Top of DATA FOR THIS EXERCISE

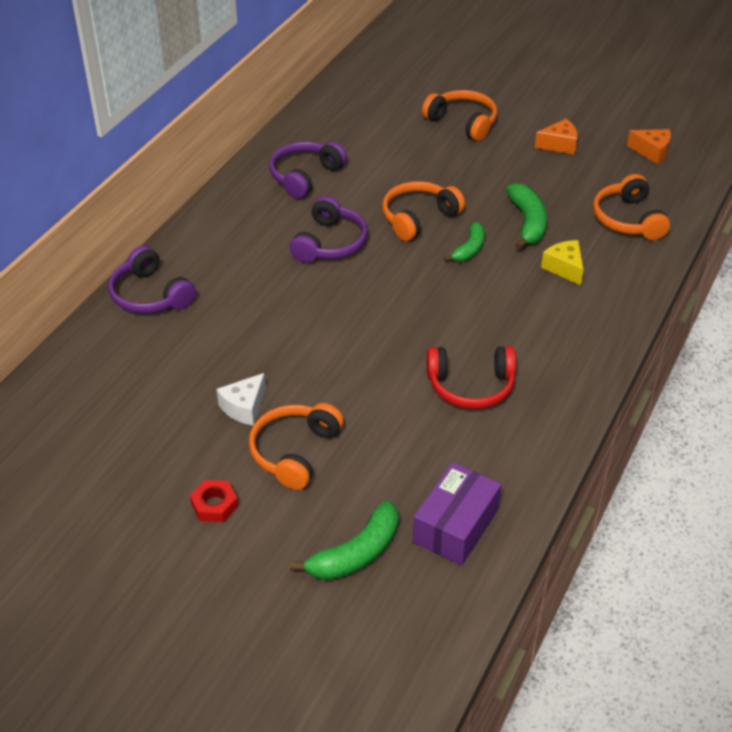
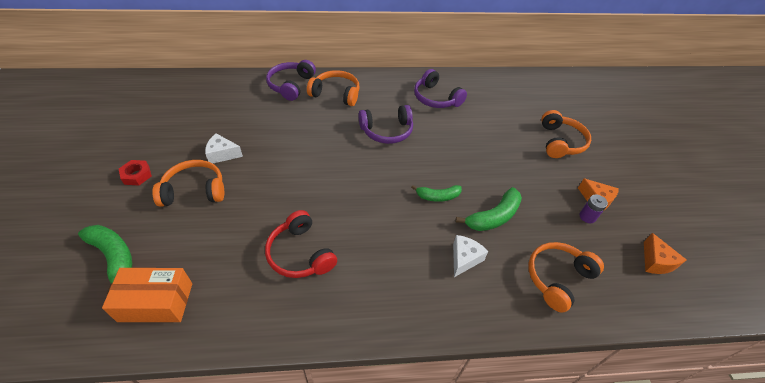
camera: 55 degrees right, 5 degrees up
(305, 176) = (436, 98): purple headphones -> purple headphones turned 135 degrees counterclockwise
(356, 553) = (114, 257): green banana -> green banana turned 150 degrees counterclockwise
(418, 218) = (445, 159): orange headphones -> orange headphones (336, 94)
(455, 526) = (156, 302): purple box -> orange box
(564, 268) = (464, 259): yellow cheese -> white cheese
(574, 162) = (587, 217): none -> purple battery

Bottom of DATA FOR THIS EXERCISE

§ **TASK**: From the first line above to the last, reproduce the records exactly but without the pictures.

§ **ANSWER BOX**:
camera: 55 degrees right, 5 degrees up
(305, 176) = (436, 98): purple headphones -> purple headphones turned 135 degrees counterclockwise
(356, 553) = (114, 257): green banana -> green banana turned 150 degrees counterclockwise
(418, 218) = (445, 159): orange headphones -> orange headphones (336, 94)
(455, 526) = (156, 302): purple box -> orange box
(564, 268) = (464, 259): yellow cheese -> white cheese
(574, 162) = (587, 217): none -> purple battery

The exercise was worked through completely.